• _Exercise details_: Everything from the line holding "pos1: [202, 465]" through the end of the records should be printed exactly, apart from the pictures.

• _The input_:
○ ○ ○

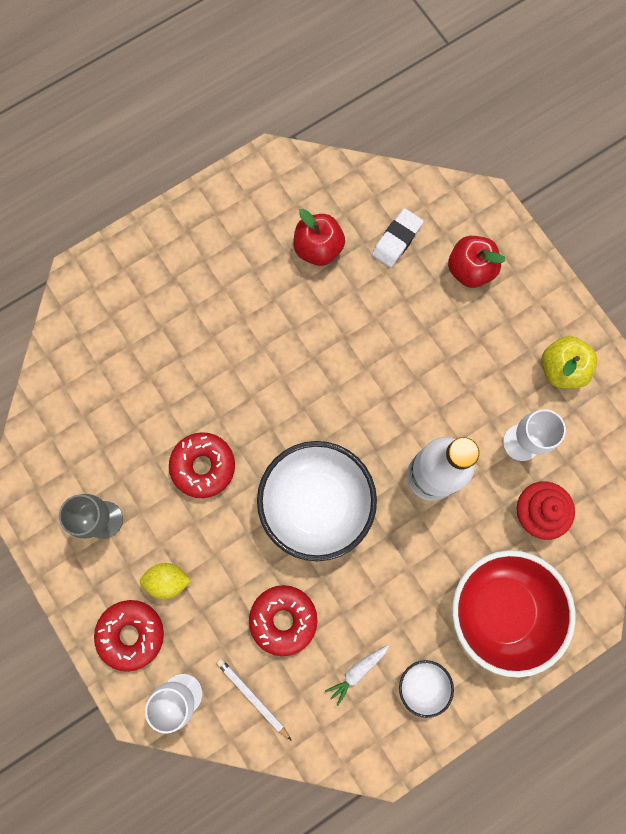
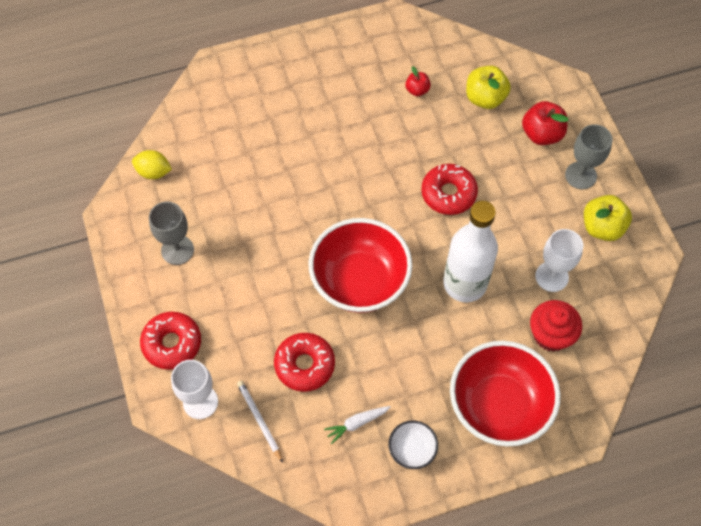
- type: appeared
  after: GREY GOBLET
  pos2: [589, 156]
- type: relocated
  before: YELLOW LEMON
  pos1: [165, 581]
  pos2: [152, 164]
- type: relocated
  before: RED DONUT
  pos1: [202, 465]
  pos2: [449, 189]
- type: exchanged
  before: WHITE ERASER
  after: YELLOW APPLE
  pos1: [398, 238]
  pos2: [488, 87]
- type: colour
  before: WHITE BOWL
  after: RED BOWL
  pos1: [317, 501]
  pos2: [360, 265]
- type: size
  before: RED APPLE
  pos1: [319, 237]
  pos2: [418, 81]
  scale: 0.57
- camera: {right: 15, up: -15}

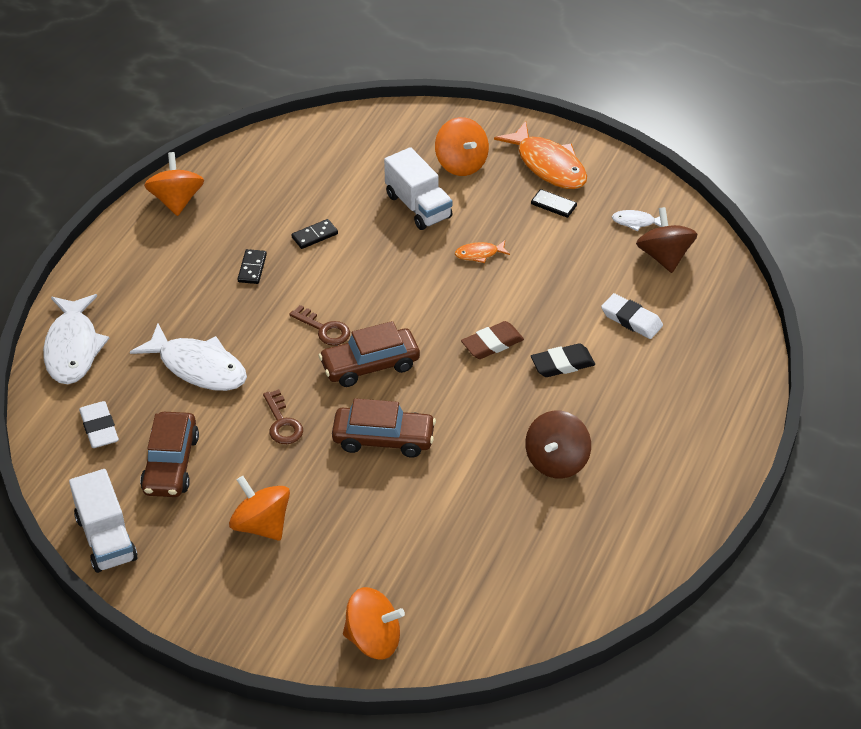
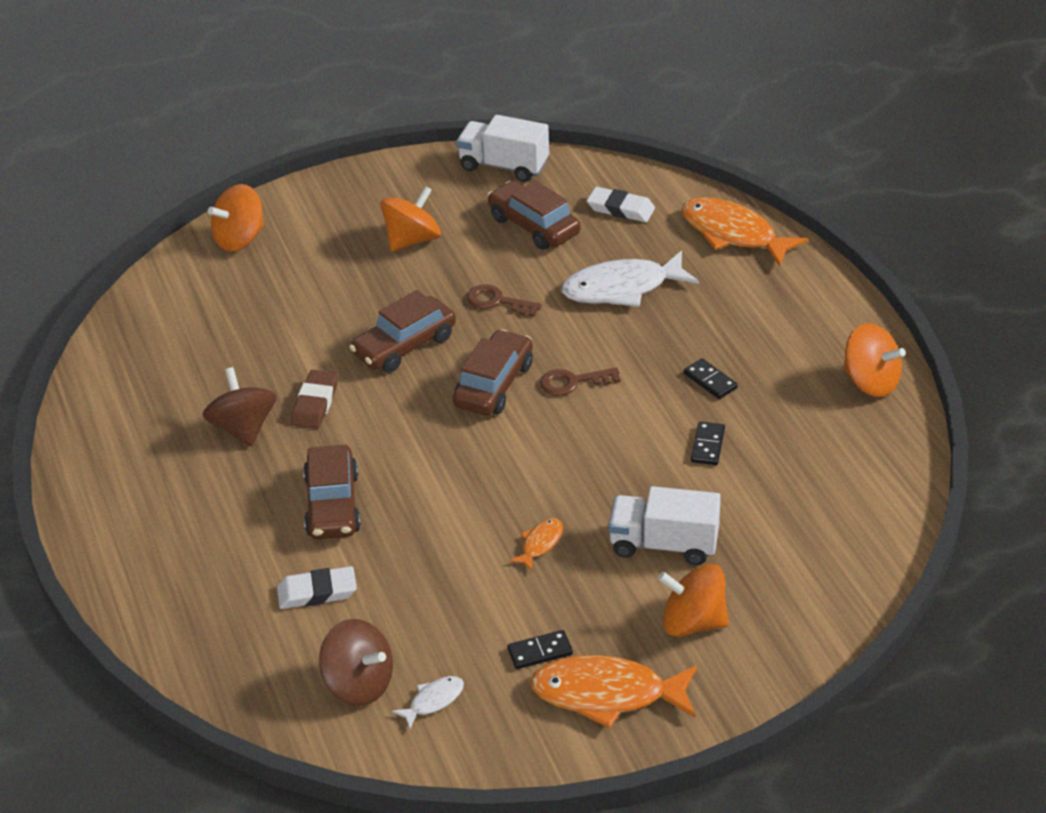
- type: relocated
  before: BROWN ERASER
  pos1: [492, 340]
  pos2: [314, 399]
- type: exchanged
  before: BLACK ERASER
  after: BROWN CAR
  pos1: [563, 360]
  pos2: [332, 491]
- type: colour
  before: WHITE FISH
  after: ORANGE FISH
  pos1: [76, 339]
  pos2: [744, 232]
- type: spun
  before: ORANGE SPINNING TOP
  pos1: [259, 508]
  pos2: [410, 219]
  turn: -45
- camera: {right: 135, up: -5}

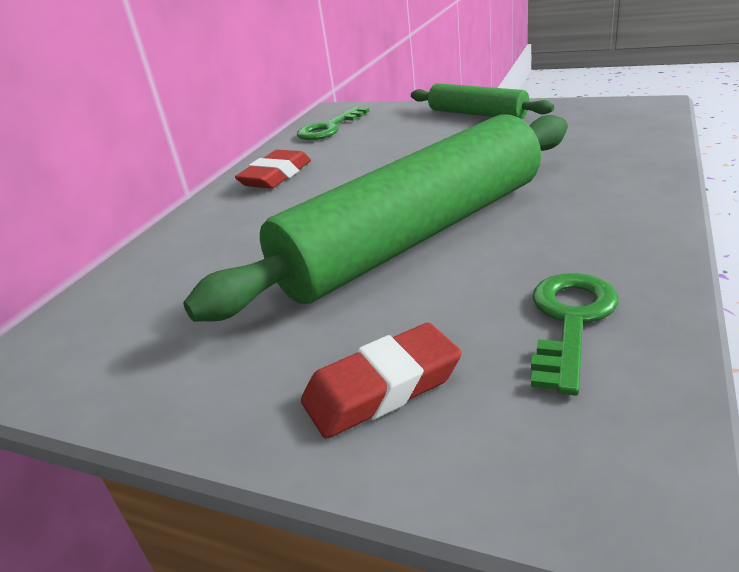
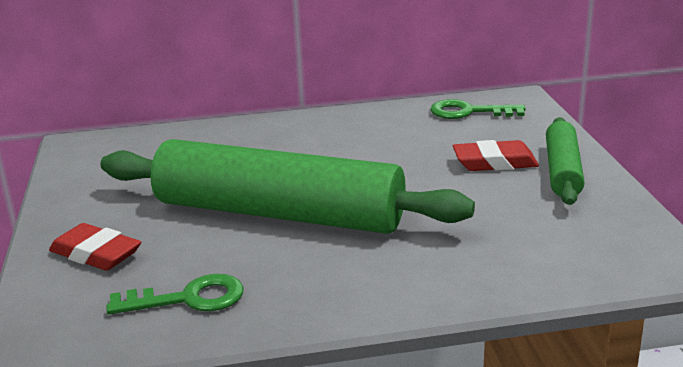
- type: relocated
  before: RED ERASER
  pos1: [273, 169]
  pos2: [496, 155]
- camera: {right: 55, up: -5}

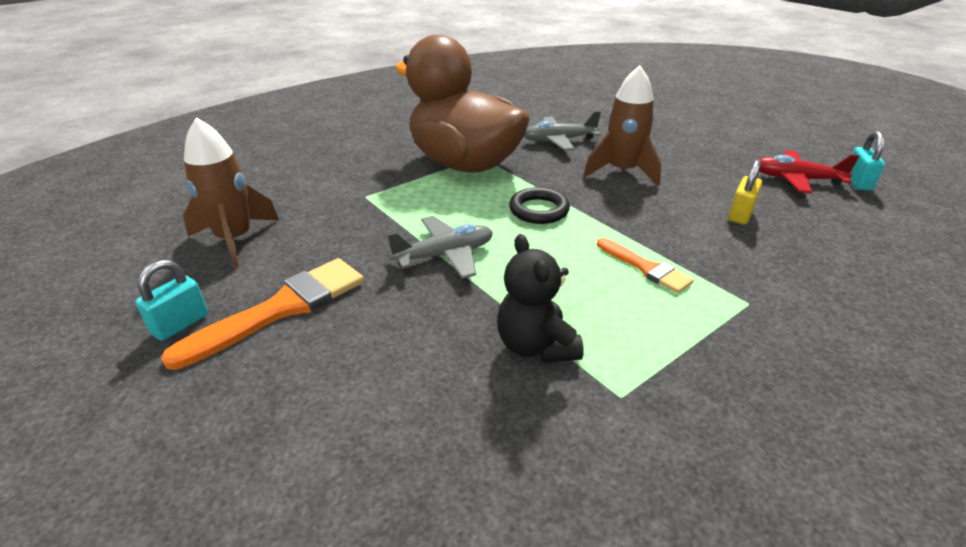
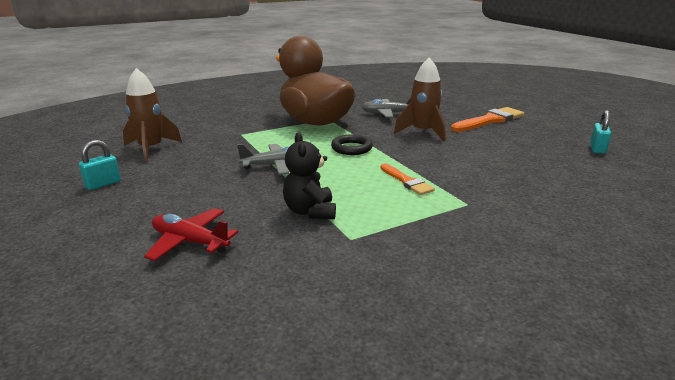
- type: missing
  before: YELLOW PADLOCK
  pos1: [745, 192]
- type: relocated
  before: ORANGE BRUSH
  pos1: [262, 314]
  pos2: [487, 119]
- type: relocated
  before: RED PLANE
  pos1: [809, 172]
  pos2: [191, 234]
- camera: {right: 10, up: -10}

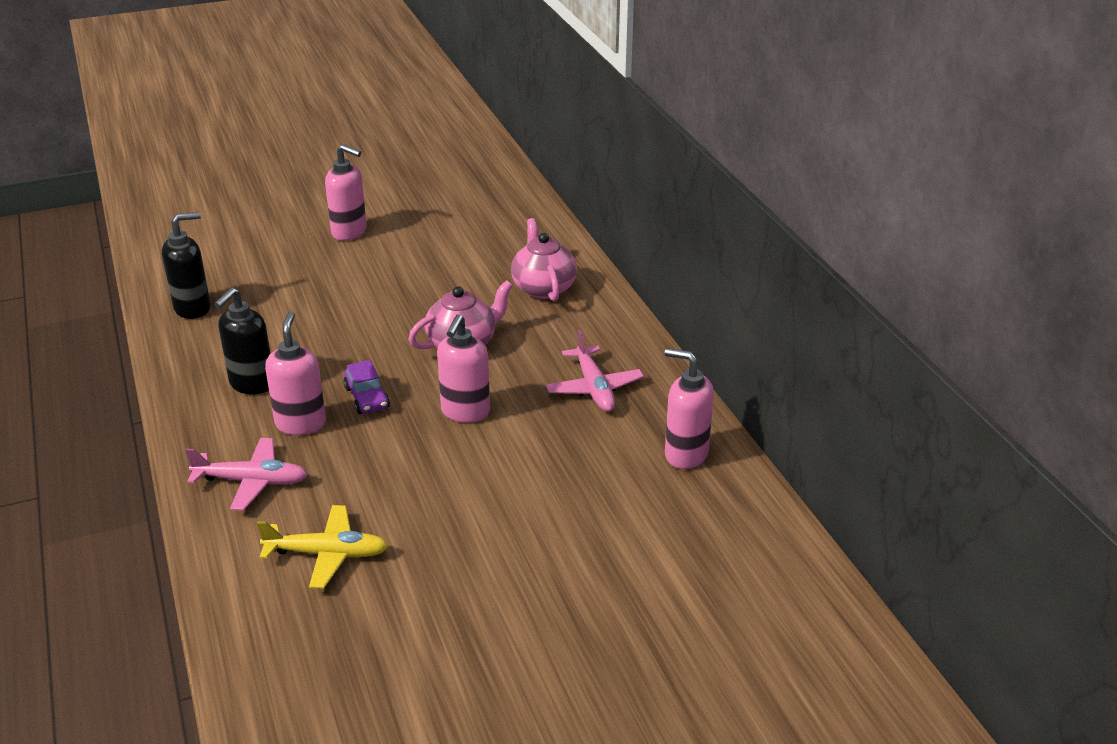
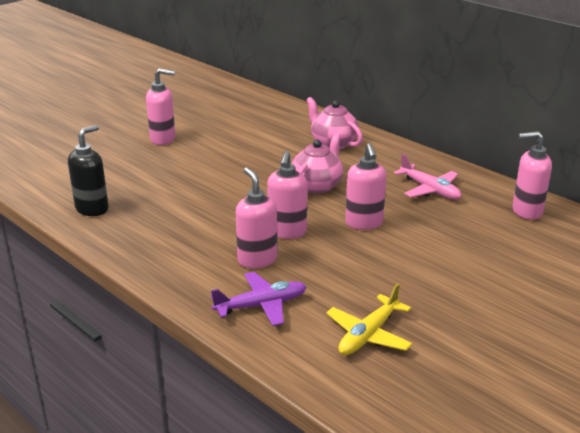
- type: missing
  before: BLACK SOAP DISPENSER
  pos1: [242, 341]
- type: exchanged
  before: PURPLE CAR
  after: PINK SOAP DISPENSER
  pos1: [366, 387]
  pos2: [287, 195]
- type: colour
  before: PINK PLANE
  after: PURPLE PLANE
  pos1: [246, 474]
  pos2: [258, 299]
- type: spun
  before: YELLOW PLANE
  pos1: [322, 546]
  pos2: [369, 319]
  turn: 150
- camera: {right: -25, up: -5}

○ ○ ○

• _Task answer_:
  pos1: [202, 465]
  pos2: [449, 189]
- type: exchanged
  before: WHITE ERASER
  after: YELLOW APPLE
  pos1: [398, 238]
  pos2: [488, 87]
- type: colour
  before: WHITE BOWL
  after: RED BOWL
  pos1: [317, 501]
  pos2: [360, 265]
- type: size
  before: RED APPLE
  pos1: [319, 237]
  pos2: [418, 81]
  scale: 0.57
- camera: {right: 15, up: -15}

- type: relocated
  before: BROWN ERASER
  pos1: [492, 340]
  pos2: [314, 399]
- type: exchanged
  before: BLACK ERASER
  after: BROWN CAR
  pos1: [563, 360]
  pos2: [332, 491]
- type: colour
  before: WHITE FISH
  after: ORANGE FISH
  pos1: [76, 339]
  pos2: [744, 232]
- type: spun
  before: ORANGE SPINNING TOP
  pos1: [259, 508]
  pos2: [410, 219]
  turn: -45
- camera: {right: 135, up: -5}

- type: relocated
  before: RED ERASER
  pos1: [273, 169]
  pos2: [496, 155]
- camera: {right: 55, up: -5}

- type: missing
  before: YELLOW PADLOCK
  pos1: [745, 192]
- type: relocated
  before: ORANGE BRUSH
  pos1: [262, 314]
  pos2: [487, 119]
- type: relocated
  before: RED PLANE
  pos1: [809, 172]
  pos2: [191, 234]
- camera: {right: 10, up: -10}

- type: missing
  before: BLACK SOAP DISPENSER
  pos1: [242, 341]
- type: exchanged
  before: PURPLE CAR
  after: PINK SOAP DISPENSER
  pos1: [366, 387]
  pos2: [287, 195]
- type: colour
  before: PINK PLANE
  after: PURPLE PLANE
  pos1: [246, 474]
  pos2: [258, 299]
- type: spun
  before: YELLOW PLANE
  pos1: [322, 546]
  pos2: [369, 319]
  turn: 150
- camera: {right: -25, up: -5}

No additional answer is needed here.